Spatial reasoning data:

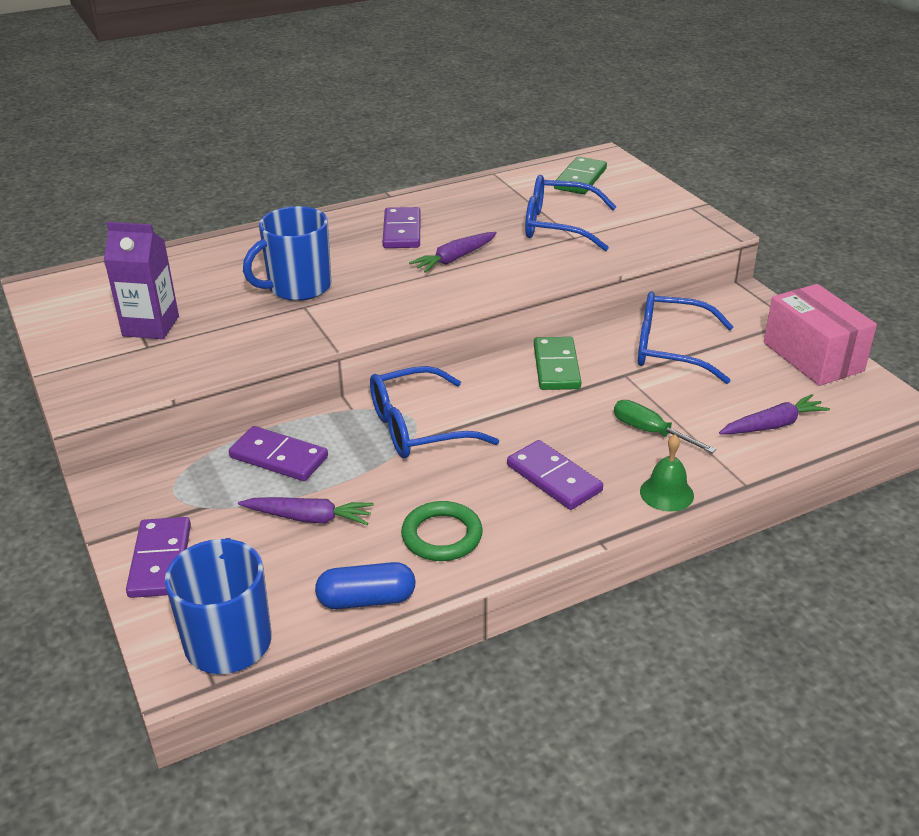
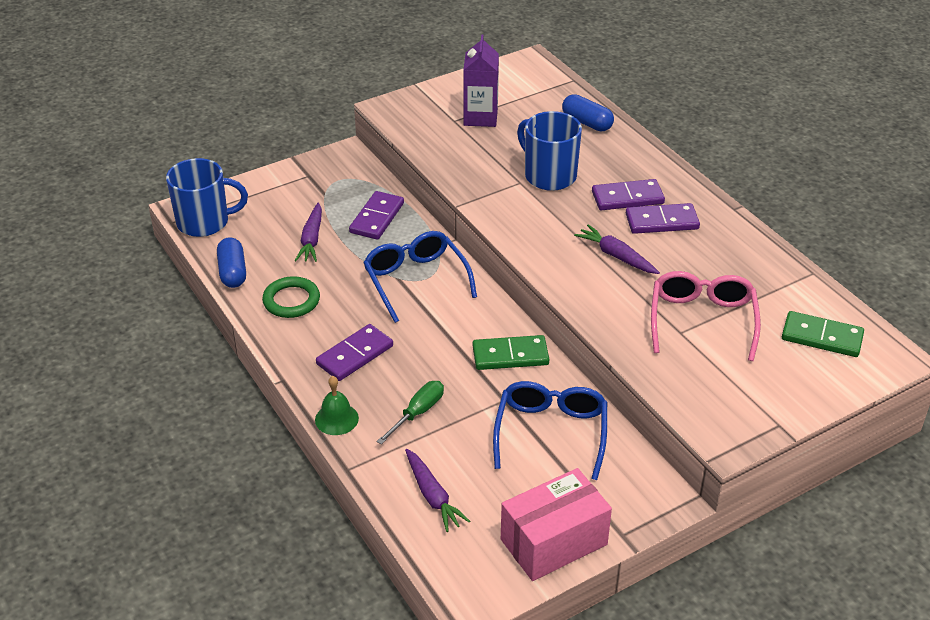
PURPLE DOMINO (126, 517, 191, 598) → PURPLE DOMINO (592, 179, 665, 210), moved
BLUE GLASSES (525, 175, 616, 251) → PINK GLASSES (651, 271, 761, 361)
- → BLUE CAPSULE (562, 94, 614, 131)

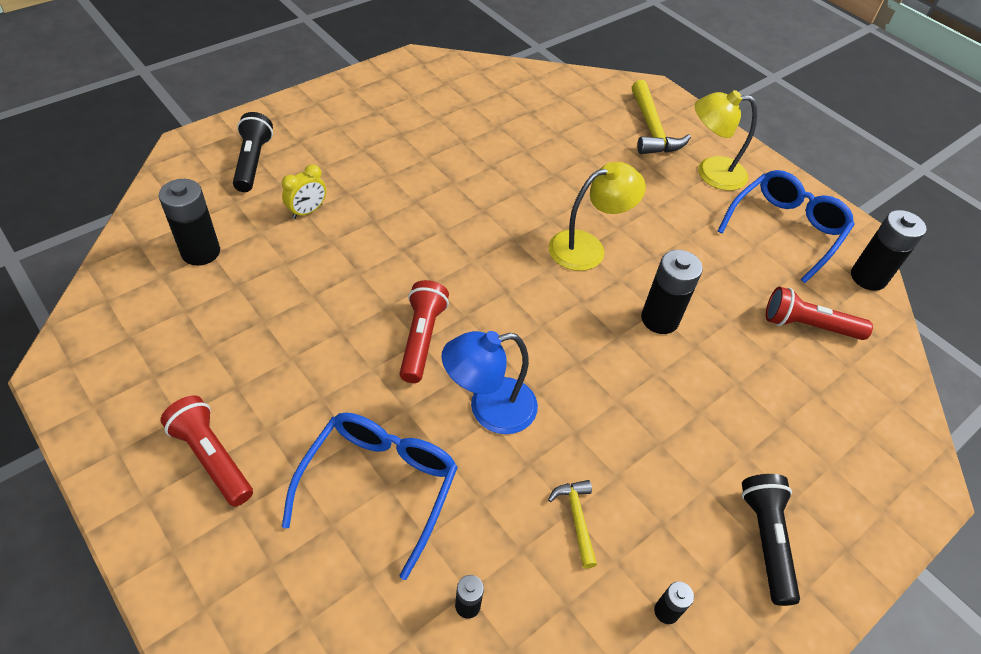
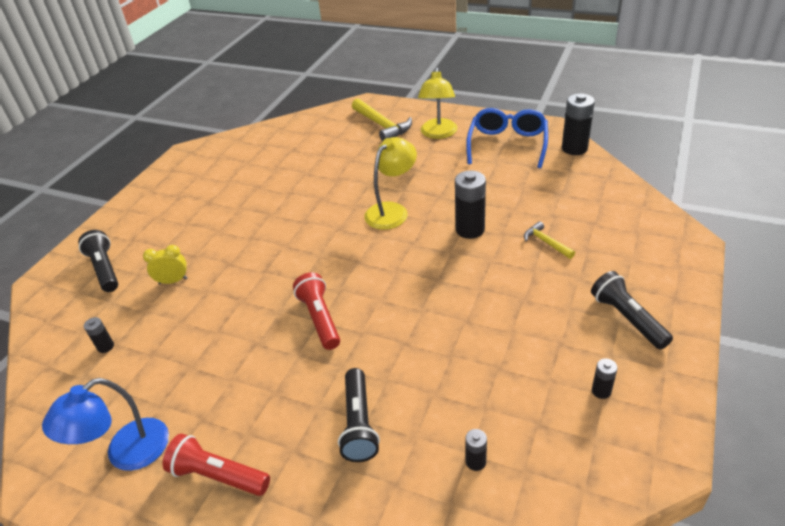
BLACK BATTERY (159, 179, 220, 266) → BLACK BATTERY (84, 317, 114, 353), x0.50
YELLOW CLOCK (282, 164, 326, 219) → YELLOW CLOCK (143, 245, 188, 284), 120 degrees counterclockwise
BLUE GLASSES (282, 413, 458, 580) → BLACK FLASHLIGHT (338, 368, 380, 462)
BLUE LAMP (442, 331, 538, 434) → BLUE LAMP (42, 378, 169, 471), moved
YELLOW HAMMER (548, 480, 597, 569) → YELLOW HAMMER (524, 221, 575, 259), moved
YELLOW LAMP (695, 90, 757, 191) → YELLOW LAMP (418, 68, 457, 139), 60 degrees counterclockwise
RED FLASHLIGHT (766, 287, 873, 340) → -

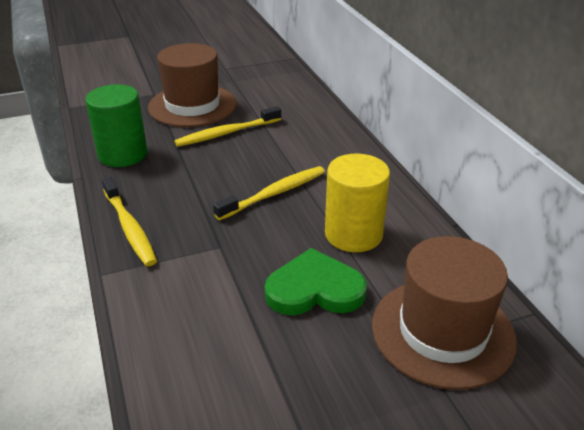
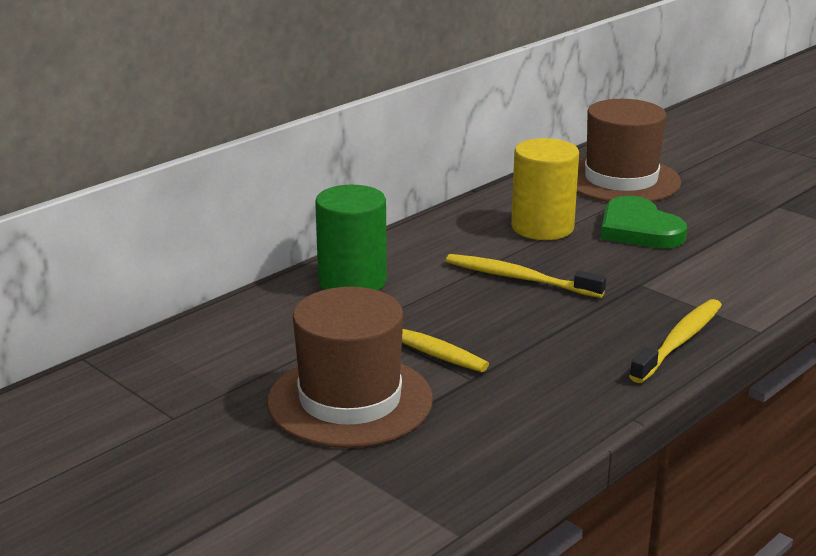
GREEN CYLINDER (85, 84, 147, 167) → GREEN CYLINDER (315, 185, 387, 290), moved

Your instructions: In the records above, how many lines contain the word "degrees"? Give the number alone.

Expected answer: 2